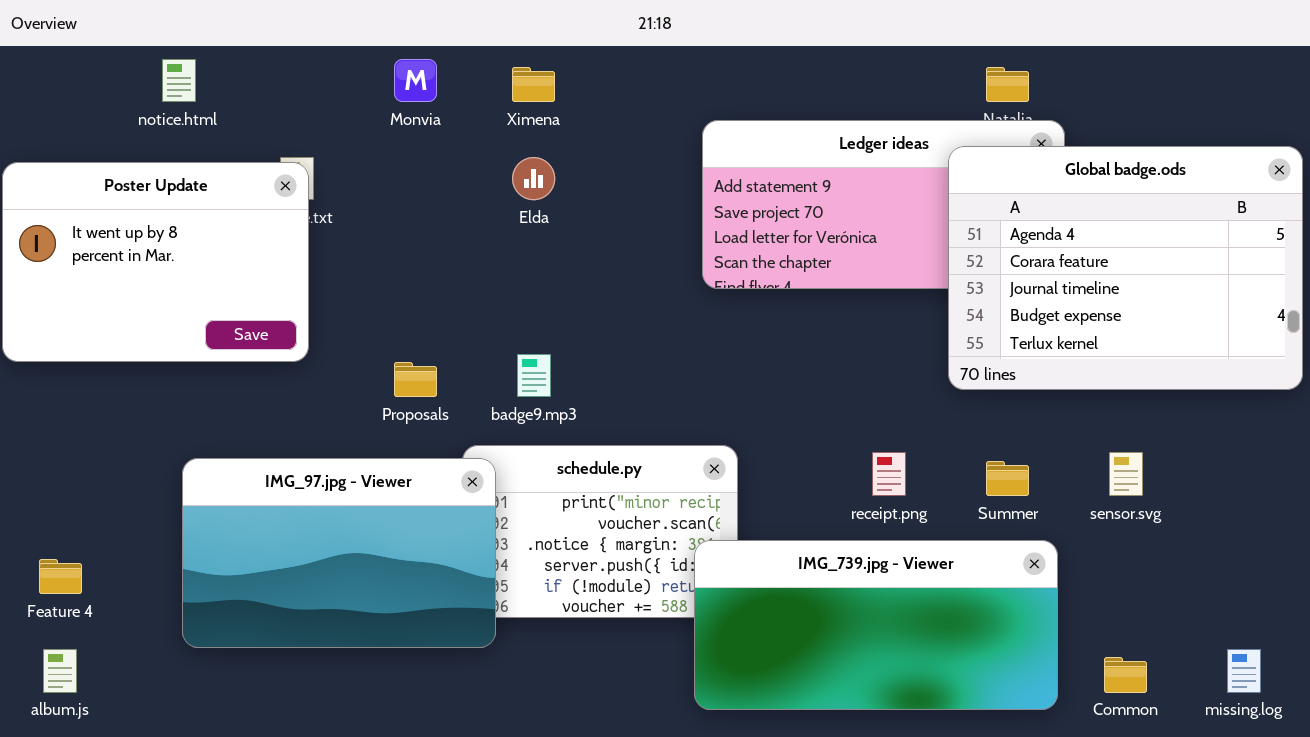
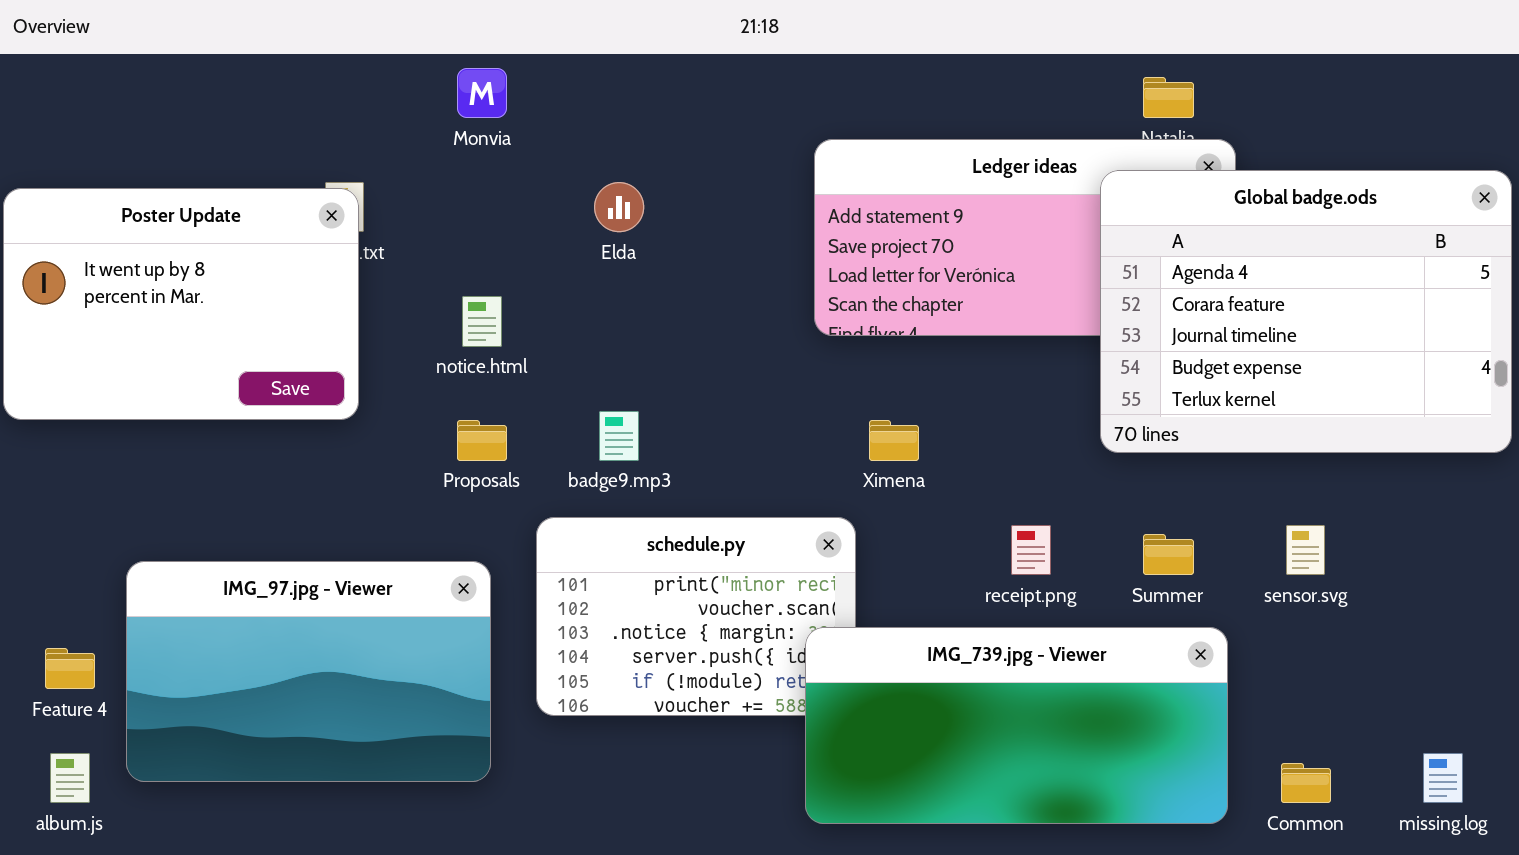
notice.html: [162,59,196,102] -> [462,296,502,347], moved
Ximena: [512,67,555,102] -> [869,420,919,461], moved
IMG_97.jpg - Viewer: [182,458,496,648] -> [126,561,491,782], moved

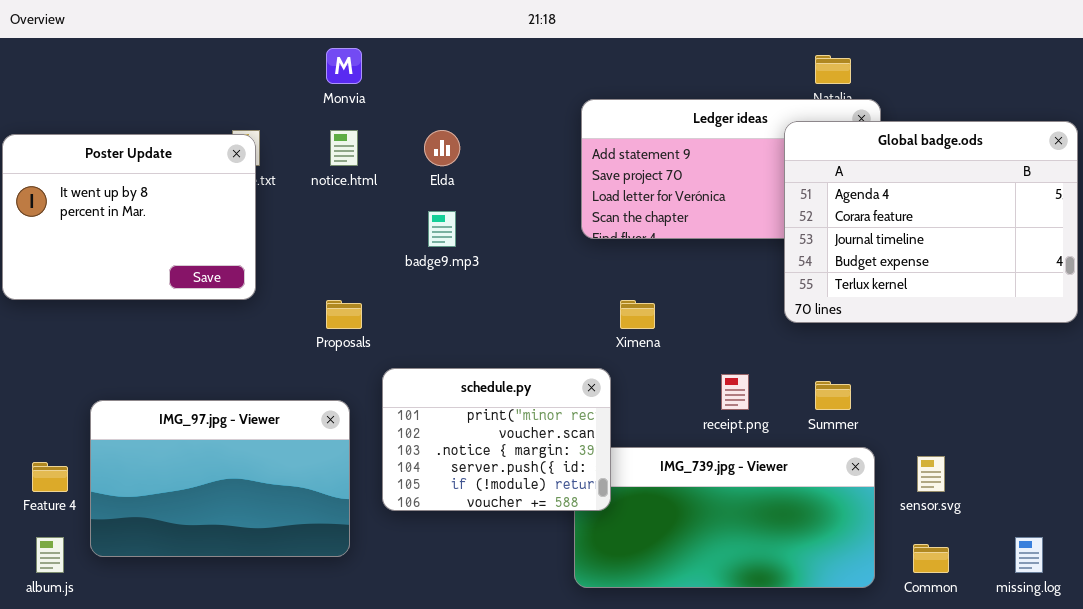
notice.html: [462,296,502,347] -> [330,130,358,166], moved
badge9.mp3: [599,411,639,461] -> [428,211,456,247], moved
schedule.py: [536,517,856,716] -> [382,368,611,511], raised
sensor.svg: [1286,525,1325,575] -> [917,456,945,492], moved

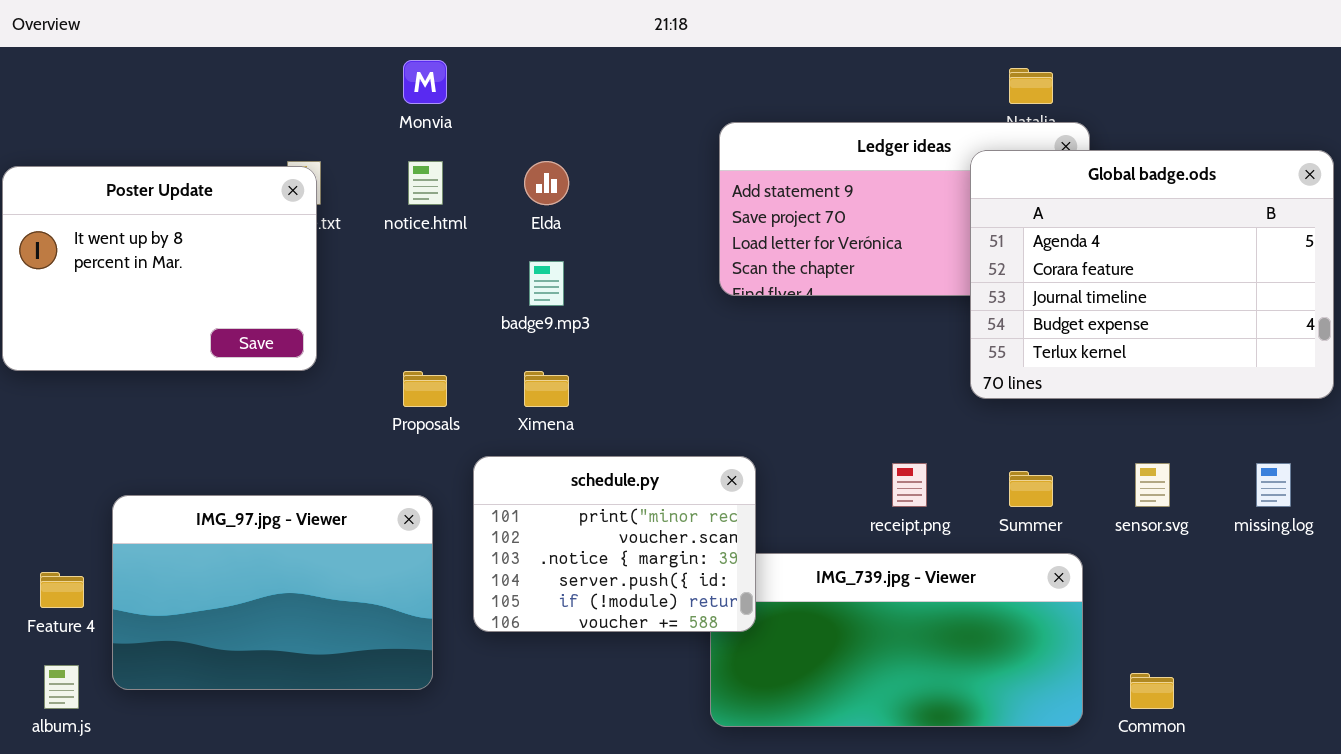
Ximena: [620,300,655,329] -> [524,371,569,407], moved
sensor.svg: [917,456,945,492] -> [1135,463,1170,507], moved
missing.log: [1015,537,1043,573] -> [1256,463,1291,507], moved

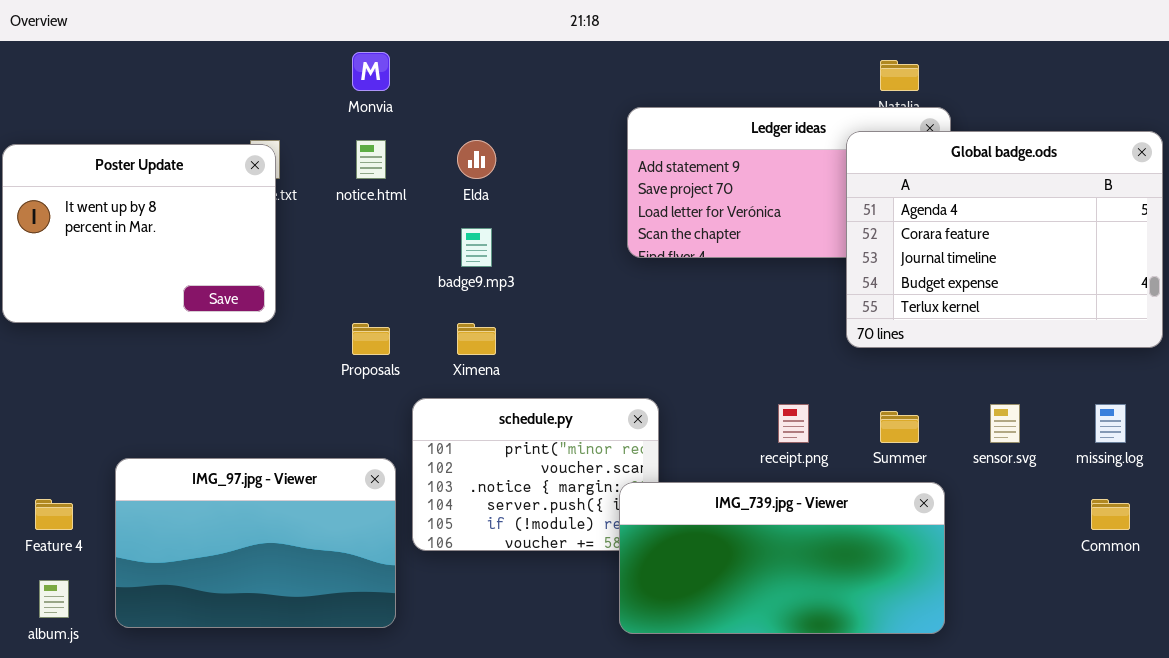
IMG_97.jpg - Viewer: [112,495,433,690] -> [115,458,396,628], moved
IMG_739.jpg - Viewer: [710,553,1083,727] -> [619,482,945,634], raised
Common: [1130,673,1174,709] -> [1091,499,1130,530], moved

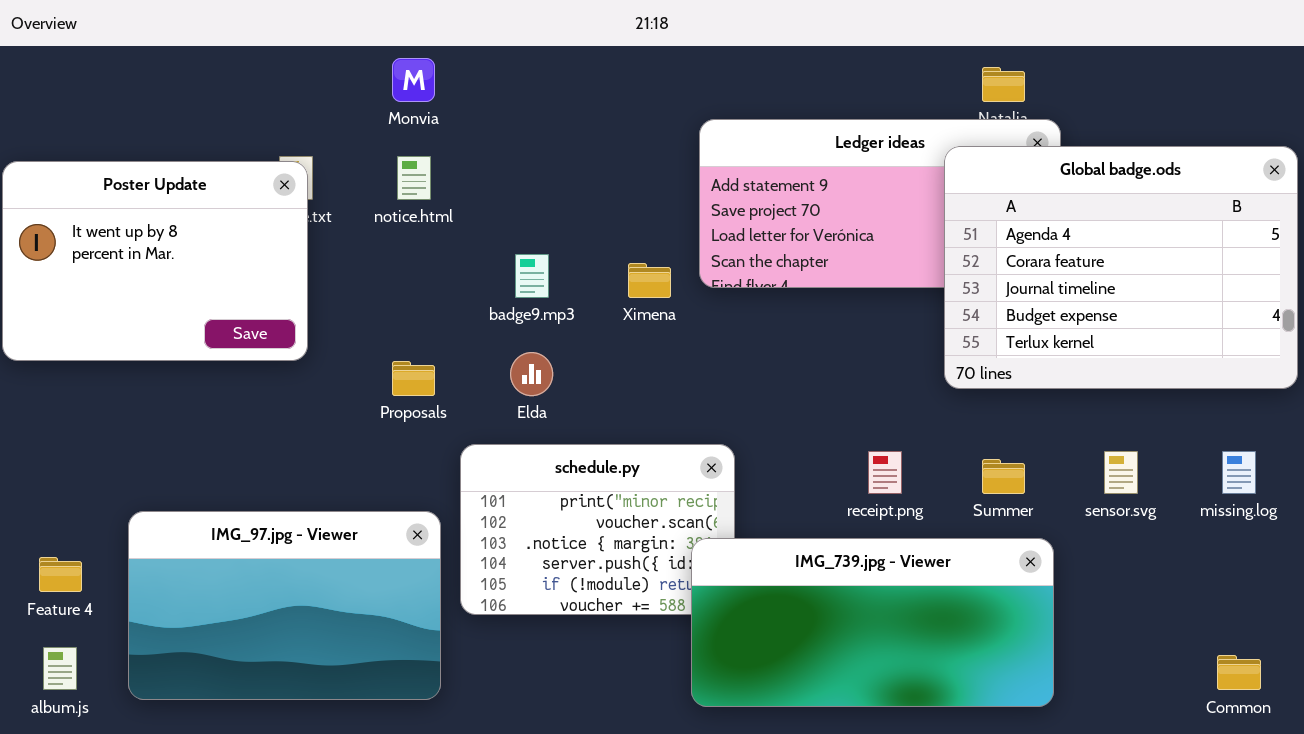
Elda: [457,140,496,179] -> [510,352,553,396], moved
Ximena: [457,323,496,355] -> [628,263,671,298], moved
Common: [1091,499,1130,530] -> [1217,655,1261,690], moved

• • • • • • •

◆ Required work ◆
Scan the records above. Return every line with "sensor" in it.

◆ Solution to the exercise ◆
sensor.svg: [1286,525,1325,575] -> [917,456,945,492], moved
sensor.svg: [917,456,945,492] -> [1135,463,1170,507], moved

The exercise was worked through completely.